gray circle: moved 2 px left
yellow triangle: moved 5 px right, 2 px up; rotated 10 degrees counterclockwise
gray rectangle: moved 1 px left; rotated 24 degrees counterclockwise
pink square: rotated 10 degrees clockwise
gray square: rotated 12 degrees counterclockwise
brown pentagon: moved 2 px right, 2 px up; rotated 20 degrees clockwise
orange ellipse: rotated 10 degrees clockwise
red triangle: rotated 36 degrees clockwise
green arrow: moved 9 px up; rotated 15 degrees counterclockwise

_ _ _

Work task => The line containing "red triangle: rotated 36 degrees clockwise" marks the start; retype it and each line after it through the end of the records above, exactly.

Solution =>
red triangle: rotated 36 degrees clockwise
green arrow: moved 9 px up; rotated 15 degrees counterclockwise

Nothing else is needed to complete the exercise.